_Exercise input_:
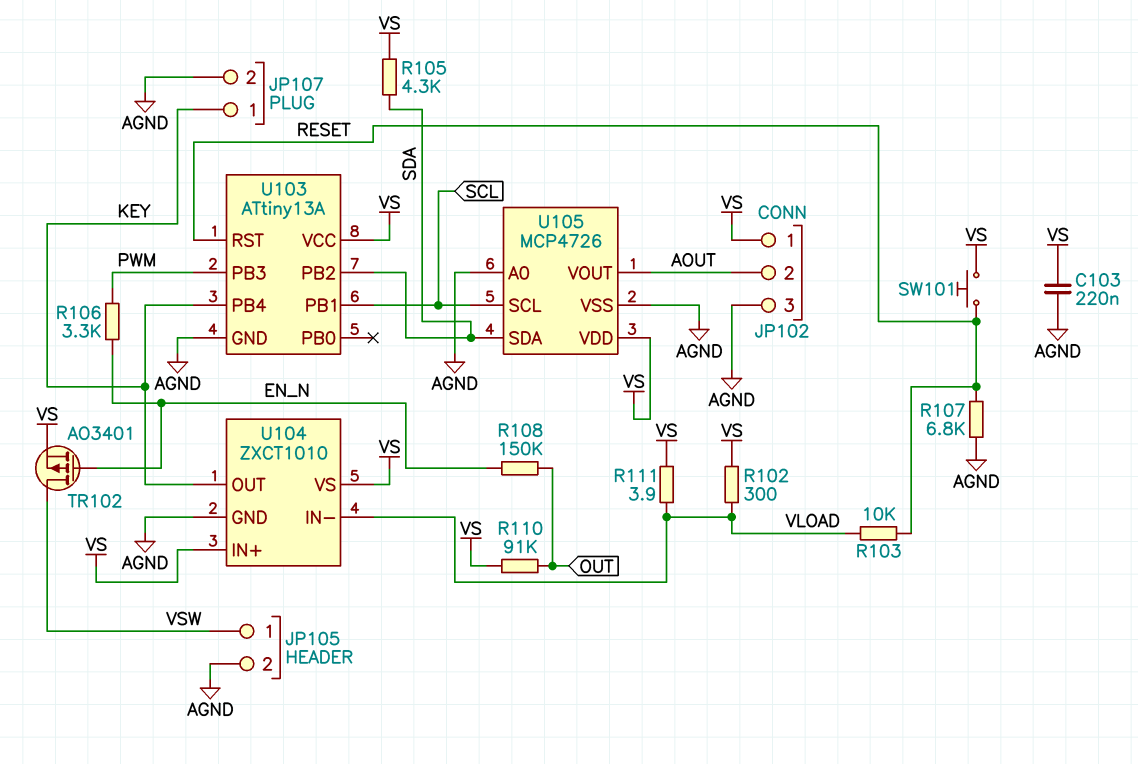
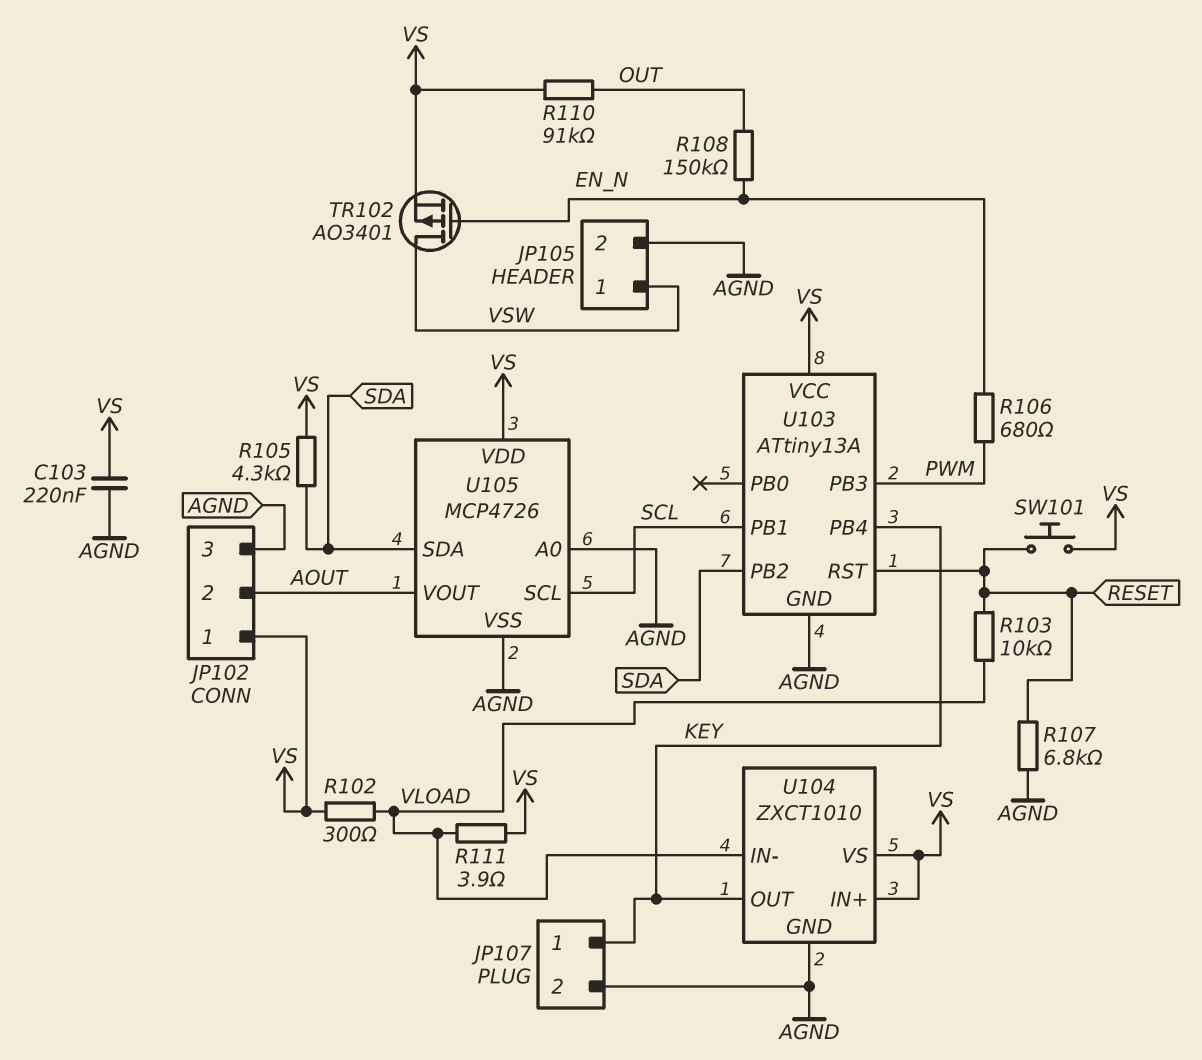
R106: 3.3k (EN_N, PWM) -> 680 (EN_N, PWM)

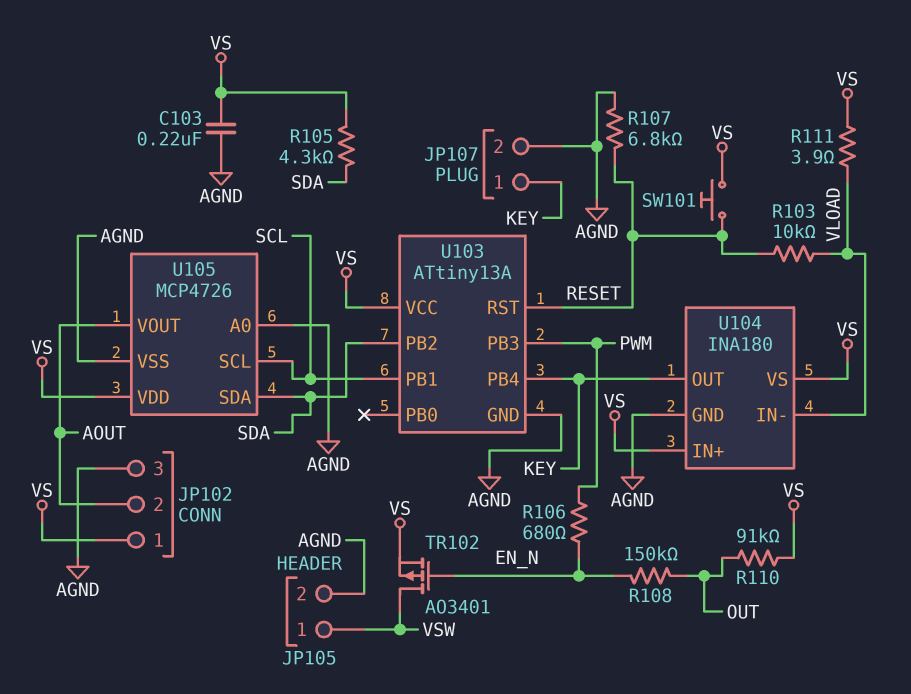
R102: 300 (VLOAD, VS) -> none
U104: ZXCT1010 -> INA180

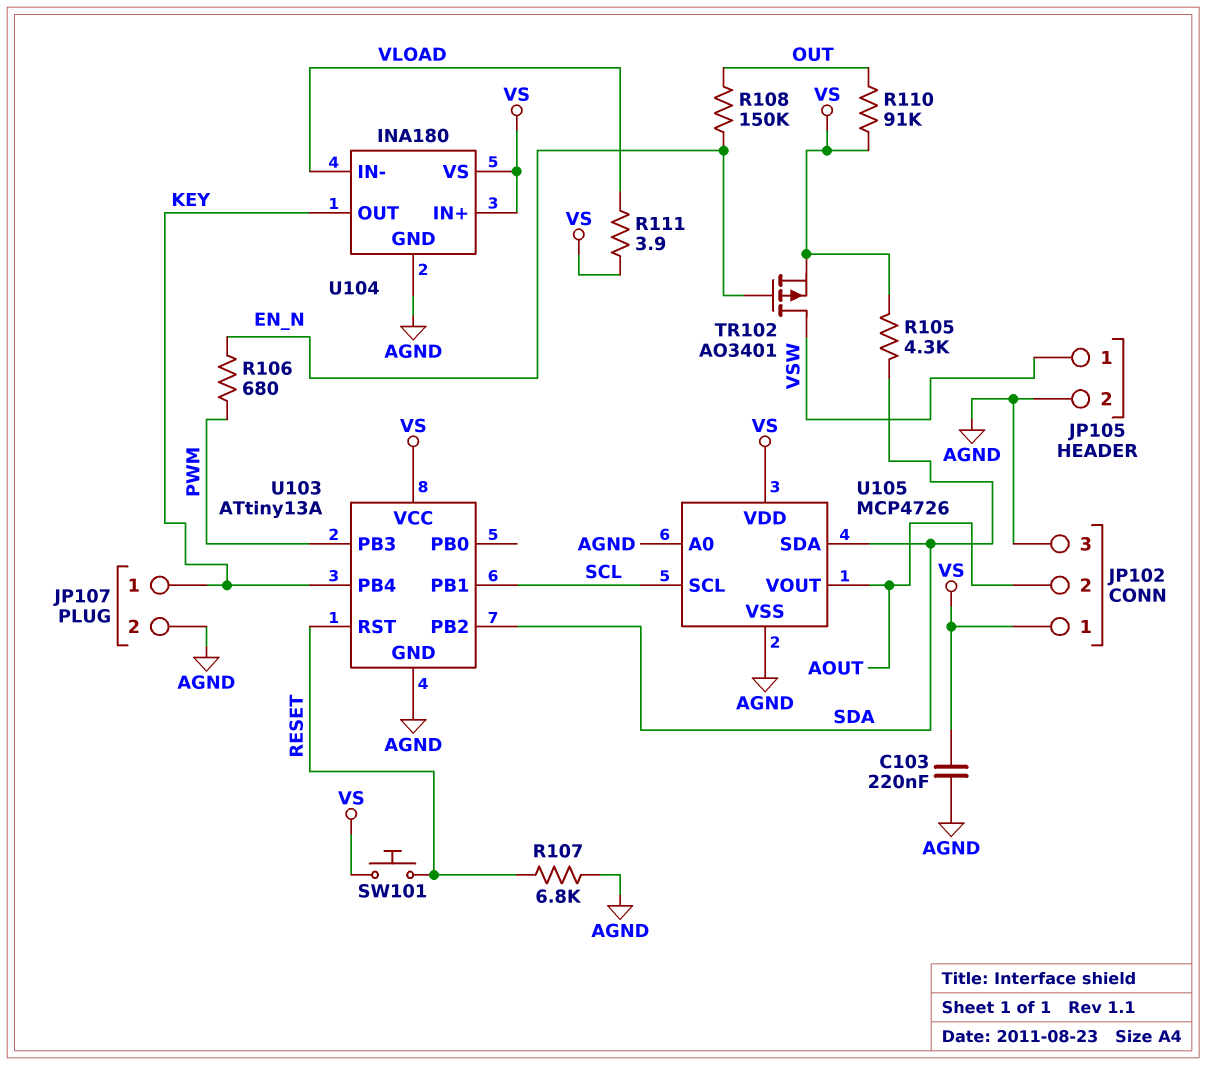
R103: 10k (RESET, VLOAD) -> none

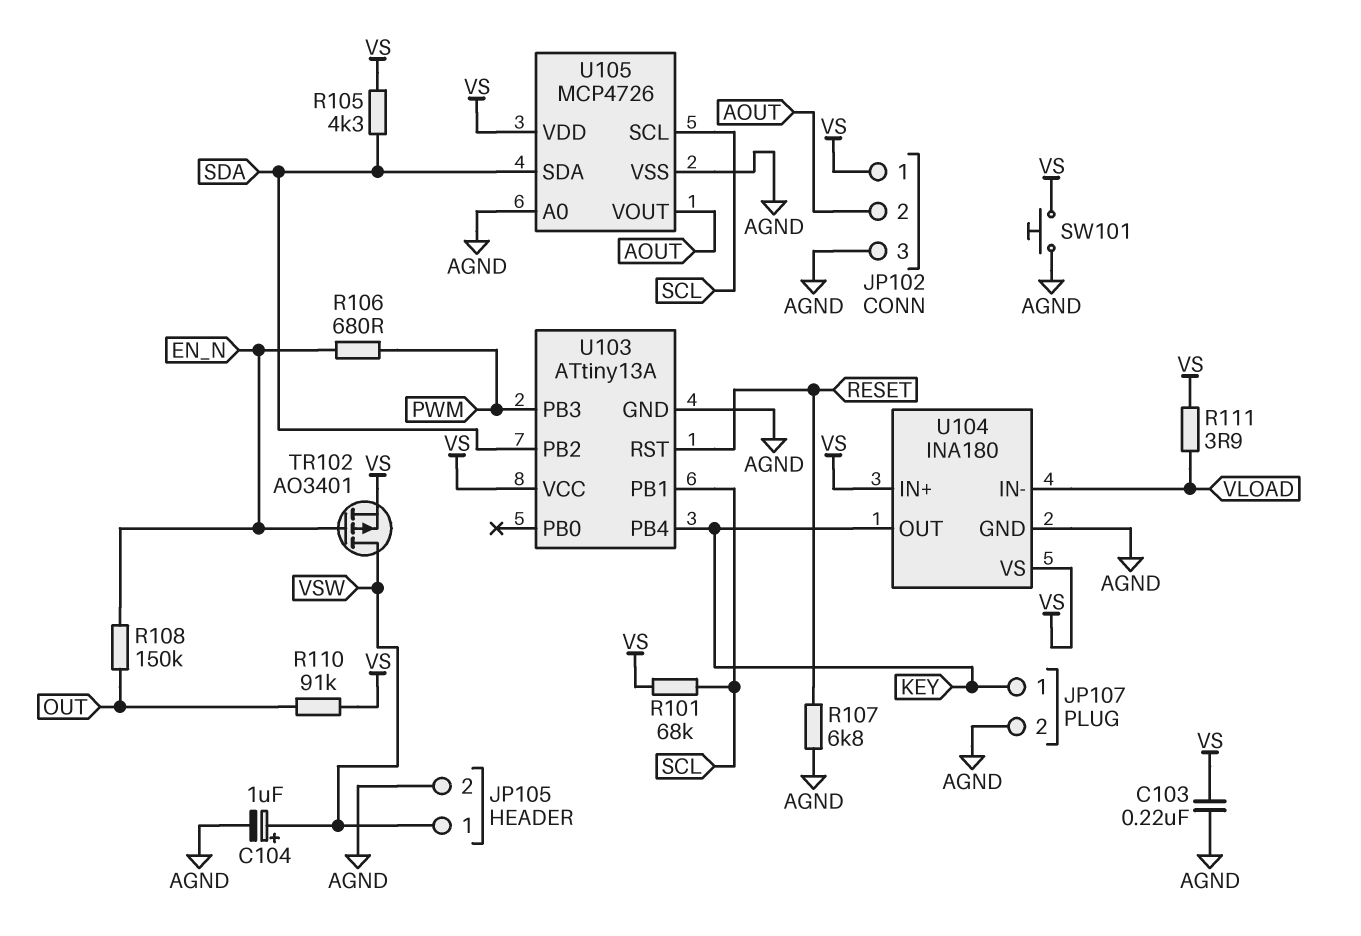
C104: none -> 1uF (plus VSW, minus AGND)
R101: none -> 68k (SCL, VS)
SW101: button (RESET, VS) -> button (AGND, VS)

_What to work on_: Output each line above exactly. Skip the images.

_Result_:
R106: 3.3k (EN_N, PWM) -> 680 (EN_N, PWM)

R102: 300 (VLOAD, VS) -> none
U104: ZXCT1010 -> INA180

R103: 10k (RESET, VLOAD) -> none

C104: none -> 1uF (plus VSW, minus AGND)
R101: none -> 68k (SCL, VS)
SW101: button (RESET, VS) -> button (AGND, VS)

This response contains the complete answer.